DIRECTIONS FOR THIS TASK: Here is the task for the records below: repeat exactly the lines from the one with "(348, 500) = (218, 395): orange dice -> none" to the one with "(496, 692) = (119, 387): orange cone -> none", both included, and nothing else.

GIVEN RECORDS:
- Opening Delimiter -

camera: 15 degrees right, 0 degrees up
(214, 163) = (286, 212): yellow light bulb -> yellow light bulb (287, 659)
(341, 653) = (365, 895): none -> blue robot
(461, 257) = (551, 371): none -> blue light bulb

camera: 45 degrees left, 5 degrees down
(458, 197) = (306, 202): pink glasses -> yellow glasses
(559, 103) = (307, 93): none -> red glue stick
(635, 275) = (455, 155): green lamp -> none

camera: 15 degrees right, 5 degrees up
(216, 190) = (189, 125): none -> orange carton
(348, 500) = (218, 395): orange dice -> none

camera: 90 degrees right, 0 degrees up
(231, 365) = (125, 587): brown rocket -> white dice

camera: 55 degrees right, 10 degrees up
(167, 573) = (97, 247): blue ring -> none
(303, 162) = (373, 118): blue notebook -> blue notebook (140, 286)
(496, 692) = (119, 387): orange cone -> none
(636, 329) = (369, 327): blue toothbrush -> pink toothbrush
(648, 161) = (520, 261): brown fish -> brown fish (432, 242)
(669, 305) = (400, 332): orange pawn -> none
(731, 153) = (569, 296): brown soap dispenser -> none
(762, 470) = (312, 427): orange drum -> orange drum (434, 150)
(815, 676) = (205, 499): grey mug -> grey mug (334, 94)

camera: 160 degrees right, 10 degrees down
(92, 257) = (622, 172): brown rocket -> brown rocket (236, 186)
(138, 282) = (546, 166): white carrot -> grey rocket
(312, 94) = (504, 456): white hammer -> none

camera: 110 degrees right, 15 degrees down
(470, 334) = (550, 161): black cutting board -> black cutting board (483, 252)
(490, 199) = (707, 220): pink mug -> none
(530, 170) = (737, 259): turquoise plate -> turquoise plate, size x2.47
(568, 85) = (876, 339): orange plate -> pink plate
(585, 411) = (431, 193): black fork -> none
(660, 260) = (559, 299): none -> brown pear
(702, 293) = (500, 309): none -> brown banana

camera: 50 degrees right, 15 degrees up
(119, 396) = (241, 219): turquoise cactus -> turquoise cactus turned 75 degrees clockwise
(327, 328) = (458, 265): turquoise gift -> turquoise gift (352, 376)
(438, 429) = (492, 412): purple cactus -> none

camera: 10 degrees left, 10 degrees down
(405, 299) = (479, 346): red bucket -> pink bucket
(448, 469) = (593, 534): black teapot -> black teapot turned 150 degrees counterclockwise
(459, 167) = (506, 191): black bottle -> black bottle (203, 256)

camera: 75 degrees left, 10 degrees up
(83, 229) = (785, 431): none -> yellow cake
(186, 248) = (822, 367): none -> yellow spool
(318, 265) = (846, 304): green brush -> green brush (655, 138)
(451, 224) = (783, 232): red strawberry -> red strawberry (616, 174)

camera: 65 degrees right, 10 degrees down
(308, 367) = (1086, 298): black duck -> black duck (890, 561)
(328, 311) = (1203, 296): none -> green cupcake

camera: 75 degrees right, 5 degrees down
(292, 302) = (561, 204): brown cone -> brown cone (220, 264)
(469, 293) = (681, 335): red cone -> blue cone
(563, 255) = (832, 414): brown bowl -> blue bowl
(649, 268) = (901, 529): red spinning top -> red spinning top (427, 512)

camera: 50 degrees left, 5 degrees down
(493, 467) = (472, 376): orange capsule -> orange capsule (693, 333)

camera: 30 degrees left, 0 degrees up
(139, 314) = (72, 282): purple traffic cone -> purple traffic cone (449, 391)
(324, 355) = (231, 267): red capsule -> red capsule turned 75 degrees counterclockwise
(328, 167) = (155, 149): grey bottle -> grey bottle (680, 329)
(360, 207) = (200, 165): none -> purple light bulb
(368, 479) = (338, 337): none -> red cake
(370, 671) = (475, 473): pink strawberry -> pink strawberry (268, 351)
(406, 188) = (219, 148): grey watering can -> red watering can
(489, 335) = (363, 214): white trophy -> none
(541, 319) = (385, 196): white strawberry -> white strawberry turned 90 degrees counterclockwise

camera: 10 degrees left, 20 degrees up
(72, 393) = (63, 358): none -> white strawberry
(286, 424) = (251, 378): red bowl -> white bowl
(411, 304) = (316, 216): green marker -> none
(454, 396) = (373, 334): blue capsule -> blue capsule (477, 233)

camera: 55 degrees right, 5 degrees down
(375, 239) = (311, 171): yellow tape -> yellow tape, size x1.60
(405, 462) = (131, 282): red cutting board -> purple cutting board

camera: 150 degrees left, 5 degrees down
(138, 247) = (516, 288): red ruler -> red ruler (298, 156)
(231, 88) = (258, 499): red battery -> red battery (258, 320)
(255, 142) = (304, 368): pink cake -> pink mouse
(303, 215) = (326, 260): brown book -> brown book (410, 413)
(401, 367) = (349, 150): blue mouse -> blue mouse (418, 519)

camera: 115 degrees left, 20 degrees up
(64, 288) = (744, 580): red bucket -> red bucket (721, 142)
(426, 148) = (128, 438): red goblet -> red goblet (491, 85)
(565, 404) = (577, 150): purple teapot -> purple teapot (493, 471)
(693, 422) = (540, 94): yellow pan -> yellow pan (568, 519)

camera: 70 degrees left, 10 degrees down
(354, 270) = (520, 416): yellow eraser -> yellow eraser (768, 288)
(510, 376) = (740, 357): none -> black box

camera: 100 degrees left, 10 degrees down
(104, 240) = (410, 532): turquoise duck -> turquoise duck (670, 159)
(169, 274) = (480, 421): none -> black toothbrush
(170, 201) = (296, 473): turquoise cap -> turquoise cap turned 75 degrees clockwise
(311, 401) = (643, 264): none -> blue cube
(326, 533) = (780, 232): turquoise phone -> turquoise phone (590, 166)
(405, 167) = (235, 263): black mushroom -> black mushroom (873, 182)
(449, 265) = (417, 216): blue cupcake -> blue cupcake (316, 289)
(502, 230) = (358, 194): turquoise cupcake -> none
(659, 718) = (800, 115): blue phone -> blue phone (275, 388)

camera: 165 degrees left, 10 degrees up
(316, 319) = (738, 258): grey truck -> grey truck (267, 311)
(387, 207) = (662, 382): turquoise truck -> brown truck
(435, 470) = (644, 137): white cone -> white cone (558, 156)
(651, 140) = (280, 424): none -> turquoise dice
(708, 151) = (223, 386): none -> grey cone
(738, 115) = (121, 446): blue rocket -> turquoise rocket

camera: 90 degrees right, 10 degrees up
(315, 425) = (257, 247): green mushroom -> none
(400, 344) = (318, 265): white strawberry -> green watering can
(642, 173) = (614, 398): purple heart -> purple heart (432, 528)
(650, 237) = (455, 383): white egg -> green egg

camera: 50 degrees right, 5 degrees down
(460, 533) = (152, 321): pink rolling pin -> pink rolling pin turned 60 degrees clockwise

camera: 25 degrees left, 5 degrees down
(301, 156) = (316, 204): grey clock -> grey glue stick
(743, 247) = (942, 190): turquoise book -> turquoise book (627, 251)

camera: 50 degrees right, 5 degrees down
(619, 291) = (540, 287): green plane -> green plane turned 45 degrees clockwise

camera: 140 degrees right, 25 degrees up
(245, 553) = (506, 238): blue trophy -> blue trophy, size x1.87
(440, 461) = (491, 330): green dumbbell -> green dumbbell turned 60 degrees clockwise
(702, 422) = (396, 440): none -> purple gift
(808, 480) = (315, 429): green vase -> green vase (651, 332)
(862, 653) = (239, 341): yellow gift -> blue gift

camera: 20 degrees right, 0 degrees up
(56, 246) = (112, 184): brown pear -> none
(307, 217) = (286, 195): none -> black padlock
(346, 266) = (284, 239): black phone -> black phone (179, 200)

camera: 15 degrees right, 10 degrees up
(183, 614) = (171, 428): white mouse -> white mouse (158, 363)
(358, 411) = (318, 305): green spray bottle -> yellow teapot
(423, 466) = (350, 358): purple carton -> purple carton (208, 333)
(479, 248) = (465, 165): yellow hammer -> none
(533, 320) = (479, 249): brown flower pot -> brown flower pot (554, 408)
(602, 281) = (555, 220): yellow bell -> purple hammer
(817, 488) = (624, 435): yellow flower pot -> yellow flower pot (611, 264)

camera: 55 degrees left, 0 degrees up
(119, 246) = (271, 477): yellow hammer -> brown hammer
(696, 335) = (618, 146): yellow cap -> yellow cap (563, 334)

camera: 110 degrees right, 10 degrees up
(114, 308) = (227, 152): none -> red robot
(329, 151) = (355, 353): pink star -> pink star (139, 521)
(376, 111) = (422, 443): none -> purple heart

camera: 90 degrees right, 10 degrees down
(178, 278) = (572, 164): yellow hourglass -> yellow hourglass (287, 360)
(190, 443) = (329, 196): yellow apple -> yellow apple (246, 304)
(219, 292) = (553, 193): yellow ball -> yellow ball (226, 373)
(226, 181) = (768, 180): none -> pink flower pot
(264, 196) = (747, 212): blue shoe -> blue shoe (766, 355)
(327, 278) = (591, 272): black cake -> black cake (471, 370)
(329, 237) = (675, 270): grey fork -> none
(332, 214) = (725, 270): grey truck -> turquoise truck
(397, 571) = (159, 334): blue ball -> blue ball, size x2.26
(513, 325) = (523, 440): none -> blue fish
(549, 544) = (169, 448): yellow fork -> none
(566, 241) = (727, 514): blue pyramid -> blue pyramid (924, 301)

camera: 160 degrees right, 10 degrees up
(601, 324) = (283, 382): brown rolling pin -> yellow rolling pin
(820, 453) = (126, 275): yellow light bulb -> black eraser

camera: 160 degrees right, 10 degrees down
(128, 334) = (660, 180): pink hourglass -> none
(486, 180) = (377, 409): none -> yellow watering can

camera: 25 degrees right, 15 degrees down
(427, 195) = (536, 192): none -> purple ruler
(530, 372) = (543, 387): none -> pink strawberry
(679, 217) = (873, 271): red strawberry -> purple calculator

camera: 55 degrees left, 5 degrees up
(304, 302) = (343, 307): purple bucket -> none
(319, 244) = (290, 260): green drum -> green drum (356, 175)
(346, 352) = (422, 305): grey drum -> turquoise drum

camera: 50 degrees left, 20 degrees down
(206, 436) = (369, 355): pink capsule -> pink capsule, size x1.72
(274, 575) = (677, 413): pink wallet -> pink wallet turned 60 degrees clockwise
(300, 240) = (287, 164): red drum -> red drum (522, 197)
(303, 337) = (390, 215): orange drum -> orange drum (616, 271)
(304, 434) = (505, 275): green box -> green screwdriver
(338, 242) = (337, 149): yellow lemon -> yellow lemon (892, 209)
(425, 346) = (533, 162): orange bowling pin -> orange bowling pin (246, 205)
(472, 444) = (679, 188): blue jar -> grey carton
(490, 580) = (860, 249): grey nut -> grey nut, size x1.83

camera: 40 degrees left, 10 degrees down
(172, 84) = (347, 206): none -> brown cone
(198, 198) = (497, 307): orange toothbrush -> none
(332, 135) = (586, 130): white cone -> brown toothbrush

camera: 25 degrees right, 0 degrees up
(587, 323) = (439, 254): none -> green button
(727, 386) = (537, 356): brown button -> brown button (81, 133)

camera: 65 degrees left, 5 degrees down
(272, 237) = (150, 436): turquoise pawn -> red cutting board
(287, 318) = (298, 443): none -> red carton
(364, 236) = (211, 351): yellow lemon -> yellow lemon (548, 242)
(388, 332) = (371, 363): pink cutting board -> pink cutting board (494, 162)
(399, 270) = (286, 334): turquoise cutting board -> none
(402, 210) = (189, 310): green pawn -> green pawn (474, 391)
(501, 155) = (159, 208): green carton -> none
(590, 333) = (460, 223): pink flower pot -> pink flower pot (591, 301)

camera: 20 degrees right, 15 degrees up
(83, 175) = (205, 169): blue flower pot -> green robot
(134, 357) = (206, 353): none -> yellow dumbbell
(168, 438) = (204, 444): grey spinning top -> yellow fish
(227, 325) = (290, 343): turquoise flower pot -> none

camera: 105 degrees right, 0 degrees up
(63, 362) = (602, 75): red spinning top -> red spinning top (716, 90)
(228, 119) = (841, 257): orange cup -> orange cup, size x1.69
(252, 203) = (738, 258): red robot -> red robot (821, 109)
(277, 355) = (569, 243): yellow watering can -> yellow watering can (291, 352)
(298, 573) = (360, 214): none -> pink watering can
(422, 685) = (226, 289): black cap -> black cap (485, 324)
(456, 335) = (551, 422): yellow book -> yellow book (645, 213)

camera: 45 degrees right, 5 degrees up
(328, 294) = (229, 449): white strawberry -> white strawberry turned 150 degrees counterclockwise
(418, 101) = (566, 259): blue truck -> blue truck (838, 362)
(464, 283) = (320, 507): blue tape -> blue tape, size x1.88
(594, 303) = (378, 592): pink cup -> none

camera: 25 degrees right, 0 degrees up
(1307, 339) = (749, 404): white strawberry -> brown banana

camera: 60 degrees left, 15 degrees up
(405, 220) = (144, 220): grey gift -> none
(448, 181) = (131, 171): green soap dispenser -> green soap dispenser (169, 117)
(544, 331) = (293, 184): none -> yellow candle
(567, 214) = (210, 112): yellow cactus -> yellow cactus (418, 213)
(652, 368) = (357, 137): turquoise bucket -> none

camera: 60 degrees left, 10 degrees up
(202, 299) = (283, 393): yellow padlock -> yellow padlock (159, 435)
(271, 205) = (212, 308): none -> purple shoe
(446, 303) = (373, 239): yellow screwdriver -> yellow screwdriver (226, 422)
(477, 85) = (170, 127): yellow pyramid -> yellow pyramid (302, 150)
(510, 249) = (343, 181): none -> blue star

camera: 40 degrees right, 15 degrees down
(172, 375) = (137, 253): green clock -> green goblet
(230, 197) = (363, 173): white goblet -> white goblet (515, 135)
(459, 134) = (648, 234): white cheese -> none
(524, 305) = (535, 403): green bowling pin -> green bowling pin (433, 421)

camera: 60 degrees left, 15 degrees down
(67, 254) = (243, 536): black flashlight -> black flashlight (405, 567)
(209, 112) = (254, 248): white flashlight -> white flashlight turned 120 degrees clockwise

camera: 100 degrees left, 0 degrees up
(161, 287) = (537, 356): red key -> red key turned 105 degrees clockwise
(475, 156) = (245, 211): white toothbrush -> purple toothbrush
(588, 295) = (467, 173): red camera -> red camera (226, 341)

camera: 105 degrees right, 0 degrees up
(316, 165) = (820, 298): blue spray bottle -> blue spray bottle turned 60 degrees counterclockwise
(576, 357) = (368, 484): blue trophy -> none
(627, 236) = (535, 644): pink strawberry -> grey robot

- Closing Delimiter -

ANSWER BOX:
(348, 500) = (218, 395): orange dice -> none

camera: 90 degrees right, 0 degrees up
(231, 365) = (125, 587): brown rocket -> white dice

camera: 55 degrees right, 10 degrees up
(167, 573) = (97, 247): blue ring -> none
(303, 162) = (373, 118): blue notebook -> blue notebook (140, 286)
(496, 692) = (119, 387): orange cone -> none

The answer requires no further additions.